INSTRUCTIONS TO FOLLOW –
In the records below, find the line with "camera: 155 degrees right, 5 degrees down" and the line with "(362, 317) = (545, 248): none -> pink drum". Print both exactly, along with every line between them, and no other line.

MATERIAL FOR THIS TASK –
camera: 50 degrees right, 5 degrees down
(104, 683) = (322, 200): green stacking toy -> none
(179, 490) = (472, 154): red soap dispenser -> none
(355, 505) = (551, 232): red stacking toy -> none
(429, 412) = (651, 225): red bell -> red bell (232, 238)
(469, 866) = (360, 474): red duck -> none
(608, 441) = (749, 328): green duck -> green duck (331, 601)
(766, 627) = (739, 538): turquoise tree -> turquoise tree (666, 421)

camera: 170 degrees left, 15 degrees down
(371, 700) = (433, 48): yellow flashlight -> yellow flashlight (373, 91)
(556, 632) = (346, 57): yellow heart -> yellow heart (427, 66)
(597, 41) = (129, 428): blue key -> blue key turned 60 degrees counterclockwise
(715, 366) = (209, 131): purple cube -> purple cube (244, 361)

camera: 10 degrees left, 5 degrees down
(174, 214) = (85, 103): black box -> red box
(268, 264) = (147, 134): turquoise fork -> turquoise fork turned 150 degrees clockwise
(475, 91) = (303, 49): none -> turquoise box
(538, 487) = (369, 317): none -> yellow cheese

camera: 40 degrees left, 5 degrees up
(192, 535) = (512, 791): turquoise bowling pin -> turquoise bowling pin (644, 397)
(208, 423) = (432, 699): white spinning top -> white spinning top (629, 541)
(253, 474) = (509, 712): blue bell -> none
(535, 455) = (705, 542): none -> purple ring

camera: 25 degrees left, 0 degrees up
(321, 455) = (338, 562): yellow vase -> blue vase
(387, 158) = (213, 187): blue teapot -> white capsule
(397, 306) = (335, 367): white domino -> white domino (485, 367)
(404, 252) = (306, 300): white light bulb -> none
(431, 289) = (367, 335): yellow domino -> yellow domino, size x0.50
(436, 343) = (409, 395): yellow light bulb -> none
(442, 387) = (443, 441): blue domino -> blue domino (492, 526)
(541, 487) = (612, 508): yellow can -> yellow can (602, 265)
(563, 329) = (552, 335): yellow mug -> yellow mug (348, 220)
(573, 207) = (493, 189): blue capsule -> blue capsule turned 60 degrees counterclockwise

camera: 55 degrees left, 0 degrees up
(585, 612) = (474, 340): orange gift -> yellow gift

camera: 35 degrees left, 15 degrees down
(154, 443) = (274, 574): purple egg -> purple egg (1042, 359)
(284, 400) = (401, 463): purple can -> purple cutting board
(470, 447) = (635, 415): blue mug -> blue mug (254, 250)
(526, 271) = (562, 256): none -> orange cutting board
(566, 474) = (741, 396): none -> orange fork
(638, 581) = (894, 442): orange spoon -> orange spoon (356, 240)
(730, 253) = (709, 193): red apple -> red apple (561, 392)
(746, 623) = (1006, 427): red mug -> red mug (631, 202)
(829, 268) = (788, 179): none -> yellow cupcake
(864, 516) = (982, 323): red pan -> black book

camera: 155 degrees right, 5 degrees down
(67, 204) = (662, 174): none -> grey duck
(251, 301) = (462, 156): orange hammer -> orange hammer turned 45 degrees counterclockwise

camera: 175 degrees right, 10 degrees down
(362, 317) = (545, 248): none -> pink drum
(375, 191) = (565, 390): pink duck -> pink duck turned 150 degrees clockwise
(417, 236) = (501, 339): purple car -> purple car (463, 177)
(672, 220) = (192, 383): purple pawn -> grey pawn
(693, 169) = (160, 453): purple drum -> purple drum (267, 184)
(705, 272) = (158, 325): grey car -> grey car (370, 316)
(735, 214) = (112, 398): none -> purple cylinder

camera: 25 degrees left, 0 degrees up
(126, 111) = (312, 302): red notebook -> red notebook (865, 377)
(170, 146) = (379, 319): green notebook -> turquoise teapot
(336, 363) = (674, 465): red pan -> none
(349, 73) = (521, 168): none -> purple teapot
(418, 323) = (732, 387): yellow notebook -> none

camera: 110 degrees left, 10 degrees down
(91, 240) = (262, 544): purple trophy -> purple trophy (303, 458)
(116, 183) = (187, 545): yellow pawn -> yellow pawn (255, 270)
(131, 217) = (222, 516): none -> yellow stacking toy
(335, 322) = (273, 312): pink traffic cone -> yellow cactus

ANSWER FOR THE TASK –
camera: 155 degrees right, 5 degrees down
(67, 204) = (662, 174): none -> grey duck
(251, 301) = (462, 156): orange hammer -> orange hammer turned 45 degrees counterclockwise

camera: 175 degrees right, 10 degrees down
(362, 317) = (545, 248): none -> pink drum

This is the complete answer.